> _PROBLEM_:
A faithful, complete copy of the records is required.

> _ENTRIES PROVIDED_:
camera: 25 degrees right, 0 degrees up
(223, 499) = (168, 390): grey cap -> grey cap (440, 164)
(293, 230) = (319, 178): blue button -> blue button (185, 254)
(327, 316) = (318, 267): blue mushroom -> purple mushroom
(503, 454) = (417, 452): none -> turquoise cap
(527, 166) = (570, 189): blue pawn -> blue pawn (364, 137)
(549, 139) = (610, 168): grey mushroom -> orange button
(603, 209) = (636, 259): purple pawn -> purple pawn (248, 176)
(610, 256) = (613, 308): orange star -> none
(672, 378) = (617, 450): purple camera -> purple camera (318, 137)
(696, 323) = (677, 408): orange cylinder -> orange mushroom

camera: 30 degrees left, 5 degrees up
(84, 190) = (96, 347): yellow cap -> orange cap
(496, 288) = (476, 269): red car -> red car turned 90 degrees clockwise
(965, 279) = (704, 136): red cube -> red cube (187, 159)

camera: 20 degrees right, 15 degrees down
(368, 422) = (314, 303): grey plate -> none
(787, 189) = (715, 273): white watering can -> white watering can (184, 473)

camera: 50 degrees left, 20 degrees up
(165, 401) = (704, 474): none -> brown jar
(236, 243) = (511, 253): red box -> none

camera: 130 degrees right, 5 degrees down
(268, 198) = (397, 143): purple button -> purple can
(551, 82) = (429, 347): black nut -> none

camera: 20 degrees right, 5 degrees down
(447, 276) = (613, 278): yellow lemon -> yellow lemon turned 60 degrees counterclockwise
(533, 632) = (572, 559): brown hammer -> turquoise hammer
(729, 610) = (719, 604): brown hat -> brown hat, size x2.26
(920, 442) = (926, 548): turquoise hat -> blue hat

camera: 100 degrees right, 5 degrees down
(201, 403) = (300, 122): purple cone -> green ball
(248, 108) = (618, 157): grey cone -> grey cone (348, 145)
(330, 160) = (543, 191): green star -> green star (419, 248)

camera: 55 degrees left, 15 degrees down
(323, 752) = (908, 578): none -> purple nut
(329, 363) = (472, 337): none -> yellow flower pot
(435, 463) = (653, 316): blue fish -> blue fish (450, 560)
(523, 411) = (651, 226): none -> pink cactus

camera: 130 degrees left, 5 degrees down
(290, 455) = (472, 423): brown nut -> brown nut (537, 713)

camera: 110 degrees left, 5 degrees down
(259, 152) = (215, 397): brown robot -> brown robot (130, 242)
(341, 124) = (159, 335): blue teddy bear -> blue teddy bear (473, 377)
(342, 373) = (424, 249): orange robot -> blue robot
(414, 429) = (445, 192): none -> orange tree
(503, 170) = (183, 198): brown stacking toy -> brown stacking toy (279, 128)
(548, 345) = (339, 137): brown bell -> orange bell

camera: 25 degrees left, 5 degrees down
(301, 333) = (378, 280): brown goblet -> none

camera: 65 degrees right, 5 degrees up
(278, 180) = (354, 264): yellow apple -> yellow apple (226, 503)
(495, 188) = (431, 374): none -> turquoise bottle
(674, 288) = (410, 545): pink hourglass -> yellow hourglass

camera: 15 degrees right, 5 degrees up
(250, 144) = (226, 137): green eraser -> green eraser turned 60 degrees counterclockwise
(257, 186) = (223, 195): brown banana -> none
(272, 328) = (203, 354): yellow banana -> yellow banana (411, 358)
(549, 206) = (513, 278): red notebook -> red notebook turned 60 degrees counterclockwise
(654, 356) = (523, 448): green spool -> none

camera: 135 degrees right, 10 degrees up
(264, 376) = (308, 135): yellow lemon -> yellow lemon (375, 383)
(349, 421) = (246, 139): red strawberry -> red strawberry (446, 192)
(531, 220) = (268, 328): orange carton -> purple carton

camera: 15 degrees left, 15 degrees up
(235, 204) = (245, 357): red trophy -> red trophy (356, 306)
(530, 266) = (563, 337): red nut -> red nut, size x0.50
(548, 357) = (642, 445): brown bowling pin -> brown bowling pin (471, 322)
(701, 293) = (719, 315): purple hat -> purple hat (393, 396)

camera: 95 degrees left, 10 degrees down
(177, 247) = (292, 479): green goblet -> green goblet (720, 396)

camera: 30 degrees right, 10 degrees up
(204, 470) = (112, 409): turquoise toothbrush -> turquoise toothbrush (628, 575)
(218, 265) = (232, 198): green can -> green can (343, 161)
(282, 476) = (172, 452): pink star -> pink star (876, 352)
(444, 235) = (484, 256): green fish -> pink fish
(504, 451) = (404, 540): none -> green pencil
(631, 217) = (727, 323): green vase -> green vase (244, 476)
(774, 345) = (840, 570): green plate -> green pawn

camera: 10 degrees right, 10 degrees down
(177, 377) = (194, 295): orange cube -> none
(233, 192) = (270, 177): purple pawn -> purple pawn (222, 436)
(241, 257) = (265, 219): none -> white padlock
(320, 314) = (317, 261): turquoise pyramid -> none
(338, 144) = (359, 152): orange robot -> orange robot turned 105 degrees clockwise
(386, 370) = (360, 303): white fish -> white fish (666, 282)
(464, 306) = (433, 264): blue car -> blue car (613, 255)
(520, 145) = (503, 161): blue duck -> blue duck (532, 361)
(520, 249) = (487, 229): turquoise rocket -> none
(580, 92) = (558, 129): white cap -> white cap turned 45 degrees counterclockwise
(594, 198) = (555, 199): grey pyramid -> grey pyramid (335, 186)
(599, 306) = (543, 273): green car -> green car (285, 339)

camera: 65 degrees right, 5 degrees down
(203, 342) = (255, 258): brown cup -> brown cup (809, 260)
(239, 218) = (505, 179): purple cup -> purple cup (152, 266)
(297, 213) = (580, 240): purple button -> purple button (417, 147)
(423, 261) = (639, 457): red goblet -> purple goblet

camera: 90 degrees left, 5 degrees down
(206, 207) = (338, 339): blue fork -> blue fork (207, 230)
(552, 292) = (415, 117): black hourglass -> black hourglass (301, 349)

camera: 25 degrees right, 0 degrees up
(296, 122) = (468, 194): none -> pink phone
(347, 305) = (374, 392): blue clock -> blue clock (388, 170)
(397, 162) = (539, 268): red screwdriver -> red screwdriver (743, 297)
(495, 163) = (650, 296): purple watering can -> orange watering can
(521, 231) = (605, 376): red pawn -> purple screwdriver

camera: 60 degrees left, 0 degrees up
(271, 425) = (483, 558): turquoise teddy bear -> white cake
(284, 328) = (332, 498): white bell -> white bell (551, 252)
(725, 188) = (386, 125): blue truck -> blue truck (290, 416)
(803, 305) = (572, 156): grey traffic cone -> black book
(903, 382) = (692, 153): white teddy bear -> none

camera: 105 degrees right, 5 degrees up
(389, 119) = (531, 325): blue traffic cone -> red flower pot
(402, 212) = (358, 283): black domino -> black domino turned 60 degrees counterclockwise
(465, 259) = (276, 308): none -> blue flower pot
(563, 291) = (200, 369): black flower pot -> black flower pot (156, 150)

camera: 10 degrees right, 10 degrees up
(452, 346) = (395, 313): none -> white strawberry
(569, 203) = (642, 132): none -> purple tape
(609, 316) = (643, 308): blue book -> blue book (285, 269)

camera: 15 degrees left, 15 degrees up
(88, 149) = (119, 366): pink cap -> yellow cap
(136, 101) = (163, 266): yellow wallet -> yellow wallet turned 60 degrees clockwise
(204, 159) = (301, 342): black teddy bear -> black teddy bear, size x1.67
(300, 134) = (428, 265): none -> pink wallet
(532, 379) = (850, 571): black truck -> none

> _EXERCISE ANSWER_:
camera: 25 degrees right, 0 degrees up
(223, 499) = (168, 390): grey cap -> grey cap (440, 164)
(293, 230) = (319, 178): blue button -> blue button (185, 254)
(327, 316) = (318, 267): blue mushroom -> purple mushroom
(503, 454) = (417, 452): none -> turquoise cap
(527, 166) = (570, 189): blue pawn -> blue pawn (364, 137)
(549, 139) = (610, 168): grey mushroom -> orange button
(603, 209) = (636, 259): purple pawn -> purple pawn (248, 176)
(610, 256) = (613, 308): orange star -> none
(672, 378) = (617, 450): purple camera -> purple camera (318, 137)
(696, 323) = (677, 408): orange cylinder -> orange mushroom

camera: 30 degrees left, 5 degrees up
(84, 190) = (96, 347): yellow cap -> orange cap
(496, 288) = (476, 269): red car -> red car turned 90 degrees clockwise
(965, 279) = (704, 136): red cube -> red cube (187, 159)

camera: 20 degrees right, 15 degrees down
(368, 422) = (314, 303): grey plate -> none
(787, 189) = (715, 273): white watering can -> white watering can (184, 473)

camera: 50 degrees left, 20 degrees up
(165, 401) = (704, 474): none -> brown jar
(236, 243) = (511, 253): red box -> none

camera: 130 degrees right, 5 degrees down
(268, 198) = (397, 143): purple button -> purple can
(551, 82) = (429, 347): black nut -> none

camera: 20 degrees right, 5 degrees down
(447, 276) = (613, 278): yellow lemon -> yellow lemon turned 60 degrees counterclockwise
(533, 632) = (572, 559): brown hammer -> turquoise hammer
(729, 610) = (719, 604): brown hat -> brown hat, size x2.26
(920, 442) = (926, 548): turquoise hat -> blue hat

camera: 100 degrees right, 5 degrees down
(201, 403) = (300, 122): purple cone -> green ball
(248, 108) = (618, 157): grey cone -> grey cone (348, 145)
(330, 160) = (543, 191): green star -> green star (419, 248)

camera: 55 degrees left, 15 degrees down
(323, 752) = (908, 578): none -> purple nut
(329, 363) = (472, 337): none -> yellow flower pot
(435, 463) = (653, 316): blue fish -> blue fish (450, 560)
(523, 411) = (651, 226): none -> pink cactus

camera: 130 degrees left, 5 degrees down
(290, 455) = (472, 423): brown nut -> brown nut (537, 713)

camera: 110 degrees left, 5 degrees down
(259, 152) = (215, 397): brown robot -> brown robot (130, 242)
(341, 124) = (159, 335): blue teddy bear -> blue teddy bear (473, 377)
(342, 373) = (424, 249): orange robot -> blue robot
(414, 429) = (445, 192): none -> orange tree
(503, 170) = (183, 198): brown stacking toy -> brown stacking toy (279, 128)
(548, 345) = (339, 137): brown bell -> orange bell

camera: 25 degrees left, 5 degrees down
(301, 333) = (378, 280): brown goblet -> none

camera: 65 degrees right, 5 degrees up
(278, 180) = (354, 264): yellow apple -> yellow apple (226, 503)
(495, 188) = (431, 374): none -> turquoise bottle
(674, 288) = (410, 545): pink hourglass -> yellow hourglass

camera: 15 degrees right, 5 degrees up
(250, 144) = (226, 137): green eraser -> green eraser turned 60 degrees counterclockwise
(257, 186) = (223, 195): brown banana -> none
(272, 328) = (203, 354): yellow banana -> yellow banana (411, 358)
(549, 206) = (513, 278): red notebook -> red notebook turned 60 degrees counterclockwise
(654, 356) = (523, 448): green spool -> none

camera: 135 degrees right, 10 degrees up
(264, 376) = (308, 135): yellow lemon -> yellow lemon (375, 383)
(349, 421) = (246, 139): red strawberry -> red strawberry (446, 192)
(531, 220) = (268, 328): orange carton -> purple carton

camera: 15 degrees left, 15 degrees up
(235, 204) = (245, 357): red trophy -> red trophy (356, 306)
(530, 266) = (563, 337): red nut -> red nut, size x0.50
(548, 357) = (642, 445): brown bowling pin -> brown bowling pin (471, 322)
(701, 293) = (719, 315): purple hat -> purple hat (393, 396)

camera: 95 degrees left, 10 degrees down
(177, 247) = (292, 479): green goblet -> green goblet (720, 396)

camera: 30 degrees right, 10 degrees up
(204, 470) = (112, 409): turquoise toothbrush -> turquoise toothbrush (628, 575)
(218, 265) = (232, 198): green can -> green can (343, 161)
(282, 476) = (172, 452): pink star -> pink star (876, 352)
(444, 235) = (484, 256): green fish -> pink fish
(504, 451) = (404, 540): none -> green pencil
(631, 217) = (727, 323): green vase -> green vase (244, 476)
(774, 345) = (840, 570): green plate -> green pawn

camera: 10 degrees right, 10 degrees down
(177, 377) = (194, 295): orange cube -> none
(233, 192) = (270, 177): purple pawn -> purple pawn (222, 436)
(241, 257) = (265, 219): none -> white padlock
(320, 314) = (317, 261): turquoise pyramid -> none
(338, 144) = (359, 152): orange robot -> orange robot turned 105 degrees clockwise
(386, 370) = (360, 303): white fish -> white fish (666, 282)
(464, 306) = (433, 264): blue car -> blue car (613, 255)
(520, 145) = (503, 161): blue duck -> blue duck (532, 361)
(520, 249) = (487, 229): turquoise rocket -> none
(580, 92) = (558, 129): white cap -> white cap turned 45 degrees counterclockwise
(594, 198) = (555, 199): grey pyramid -> grey pyramid (335, 186)
(599, 306) = (543, 273): green car -> green car (285, 339)

camera: 65 degrees right, 5 degrees down
(203, 342) = (255, 258): brown cup -> brown cup (809, 260)
(239, 218) = (505, 179): purple cup -> purple cup (152, 266)
(297, 213) = (580, 240): purple button -> purple button (417, 147)
(423, 261) = (639, 457): red goblet -> purple goblet

camera: 90 degrees left, 5 degrees down
(206, 207) = (338, 339): blue fork -> blue fork (207, 230)
(552, 292) = (415, 117): black hourglass -> black hourglass (301, 349)

camera: 25 degrees right, 0 degrees up
(296, 122) = (468, 194): none -> pink phone
(347, 305) = (374, 392): blue clock -> blue clock (388, 170)
(397, 162) = (539, 268): red screwdriver -> red screwdriver (743, 297)
(495, 163) = (650, 296): purple watering can -> orange watering can
(521, 231) = (605, 376): red pawn -> purple screwdriver

camera: 60 degrees left, 0 degrees up
(271, 425) = (483, 558): turquoise teddy bear -> white cake
(284, 328) = (332, 498): white bell -> white bell (551, 252)
(725, 188) = (386, 125): blue truck -> blue truck (290, 416)
(803, 305) = (572, 156): grey traffic cone -> black book
(903, 382) = (692, 153): white teddy bear -> none

camera: 105 degrees right, 5 degrees up
(389, 119) = (531, 325): blue traffic cone -> red flower pot
(402, 212) = (358, 283): black domino -> black domino turned 60 degrees counterclockwise
(465, 259) = (276, 308): none -> blue flower pot
(563, 291) = (200, 369): black flower pot -> black flower pot (156, 150)

camera: 10 degrees right, 10 degrees up
(452, 346) = (395, 313): none -> white strawberry
(569, 203) = (642, 132): none -> purple tape
(609, 316) = (643, 308): blue book -> blue book (285, 269)

camera: 15 degrees left, 15 degrees up
(88, 149) = (119, 366): pink cap -> yellow cap
(136, 101) = (163, 266): yellow wallet -> yellow wallet turned 60 degrees clockwise
(204, 159) = (301, 342): black teddy bear -> black teddy bear, size x1.67
(300, 134) = (428, 265): none -> pink wallet
(532, 379) = (850, 571): black truck -> none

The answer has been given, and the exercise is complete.